Would you transcribe the lines running from the one that holds "none -> black round brick K10:L11 level 1" to the last line of the records? Leave every picture out.

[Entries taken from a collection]
··········

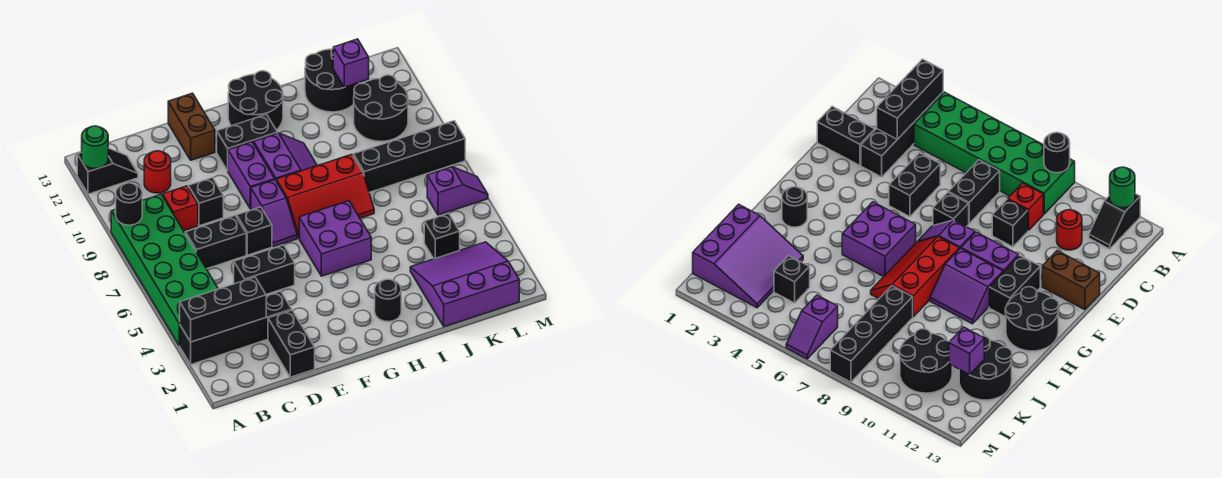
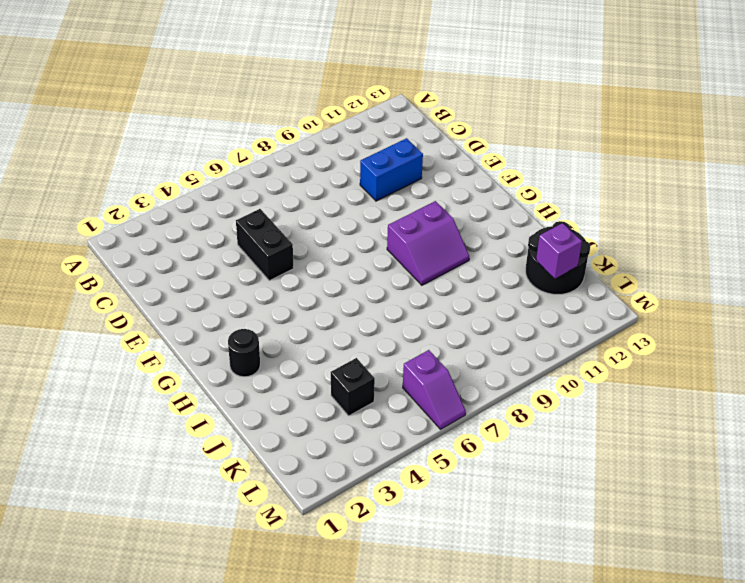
blue brick D10:D11 level 1 -> none
none -> black brick A3:D3 level 1
none -> green brick A4:B9 level 1
none -> black slope A12:B12 level 1 top A

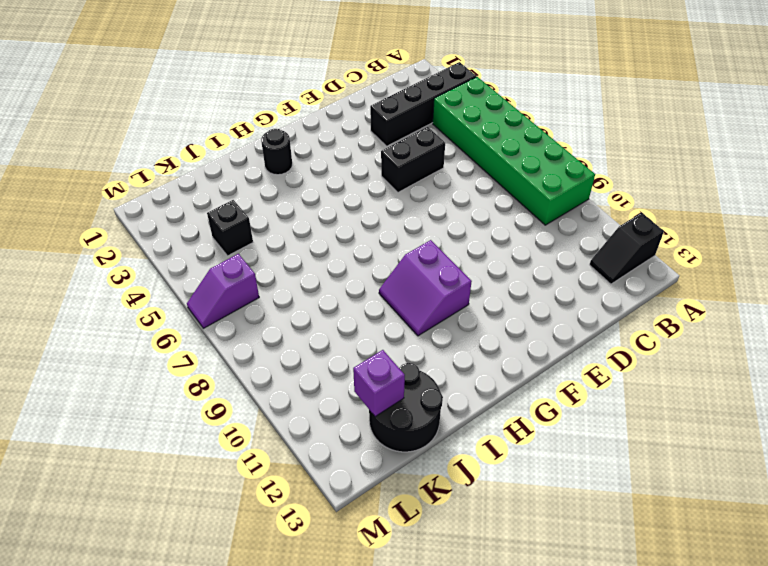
none -> black brick C7:D7 level 1
none -> red brick C9 level 1
none -> red round brick C11 level 1

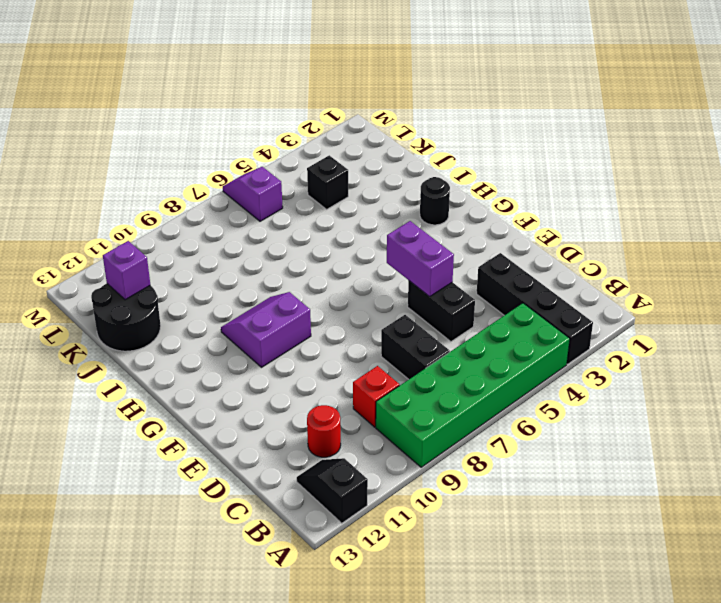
purple brick E5:F5 level 2 -> purple brick F9:F10 level 1
none -> black brick D1:D2 level 1
none -> black brick D9 level 1
none -> black brick E7 level 1

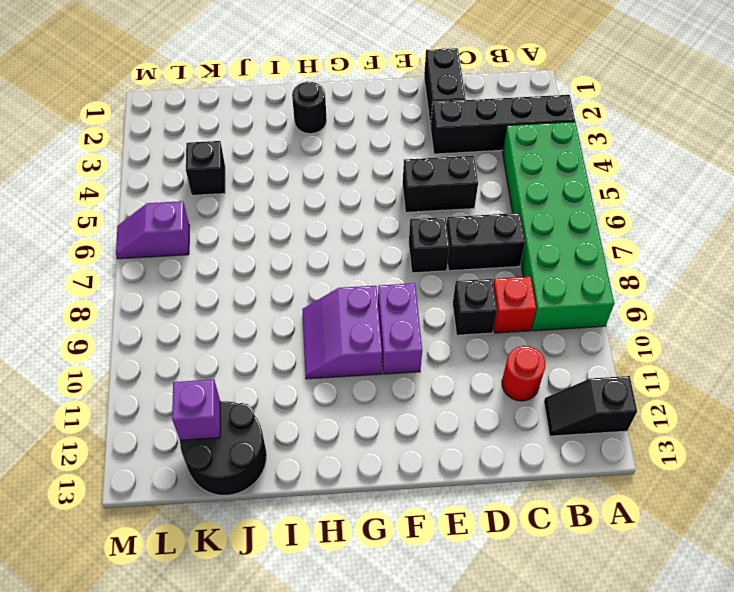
none -> brown brick E12:E13 level 1
none -> purple slope F7:F8 level 1 top 8
none -> black brick F11:G11 level 1

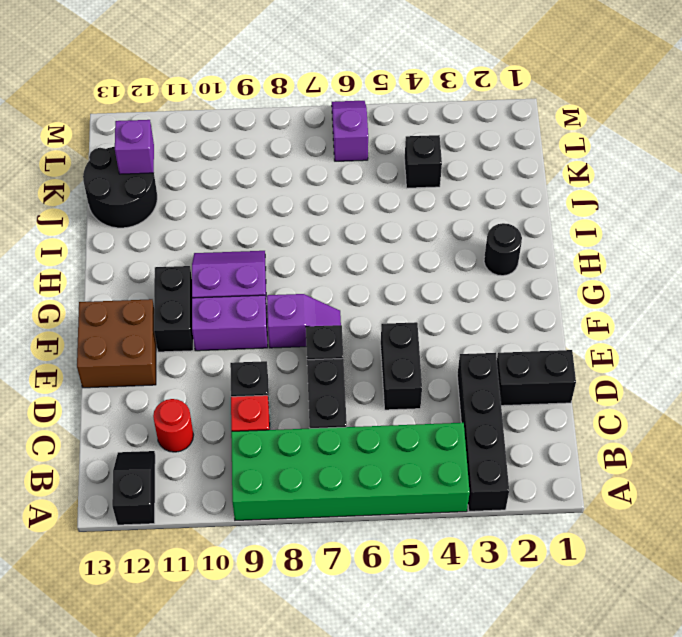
brown brick E12:F13 level 1 -> brown brick E12:E13 level 1
none -> purple brick G5:H6 level 1
none -> red slope G7:I8 level 1 top 8
none -> black round brick G12:H13 level 1

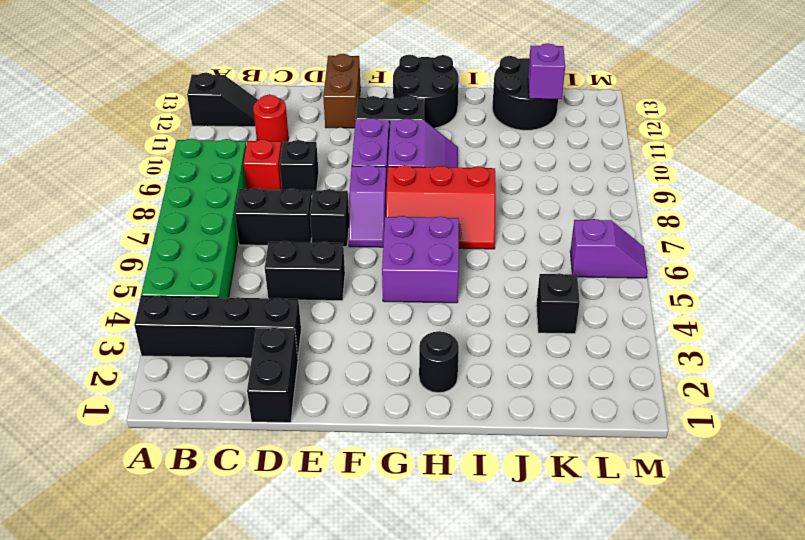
none -> purple slope J1:L3 level 1 top 1
none -> black brick J8:M8 level 1
none -> black round brick K10:L11 level 1

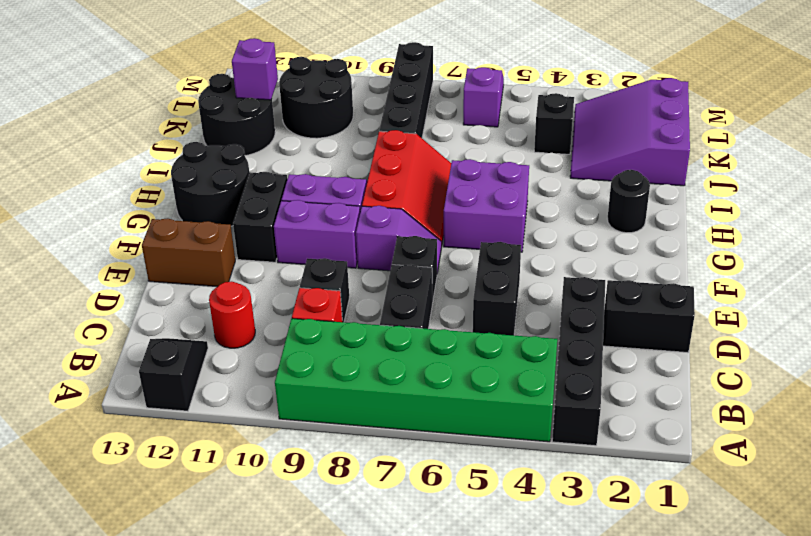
none -> black brick A3:C3 level 2
none -> black round brick A9 level 2
none -> green round brick A12 level 2

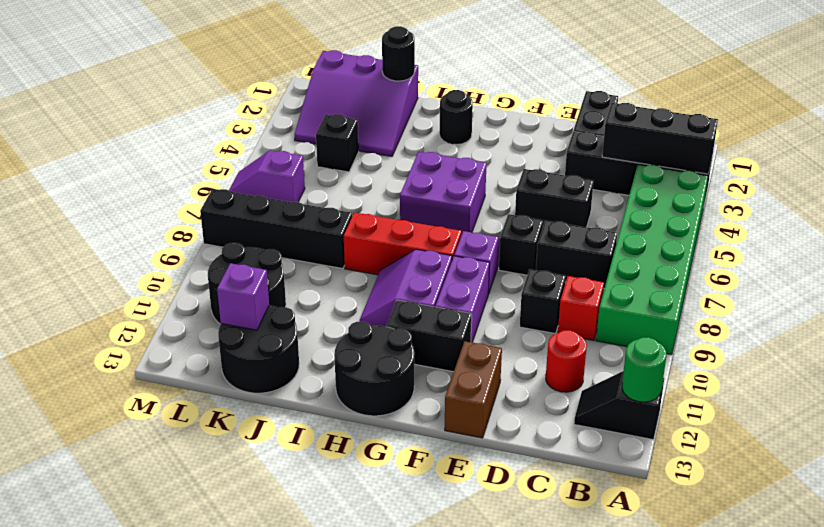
black round brick J1 level 2 -> black round brick A9 level 2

··········

> [Result for this task]
none -> black round brick K10:L11 level 1

none -> black brick A3:C3 level 2
none -> black round brick A9 level 2
none -> green round brick A12 level 2

black round brick J1 level 2 -> black round brick A9 level 2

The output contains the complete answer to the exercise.